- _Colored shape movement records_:

------------------------

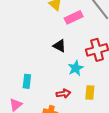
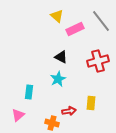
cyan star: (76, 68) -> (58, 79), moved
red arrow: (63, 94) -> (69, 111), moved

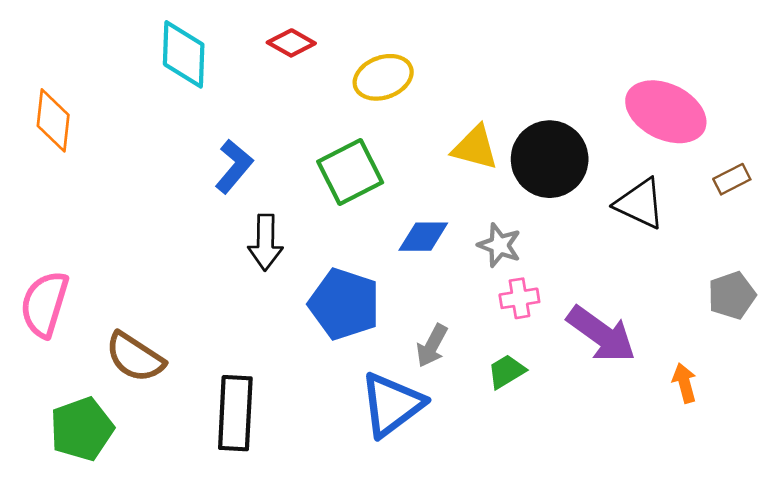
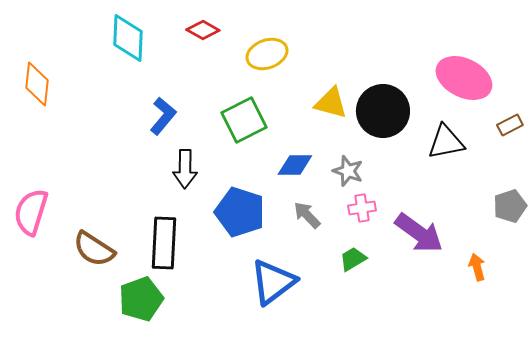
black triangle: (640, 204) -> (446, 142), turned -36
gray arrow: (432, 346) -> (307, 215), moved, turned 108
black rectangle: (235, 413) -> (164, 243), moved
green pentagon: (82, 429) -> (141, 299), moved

------------------------

- _GOAL OF THE EXERCISE_: Pull together all lines from the data that mention the word "arrow".

- _TASK ANSWER_:
red arrow: (63, 94) -> (69, 111), moved
gray arrow: (432, 346) -> (307, 215), moved, turned 108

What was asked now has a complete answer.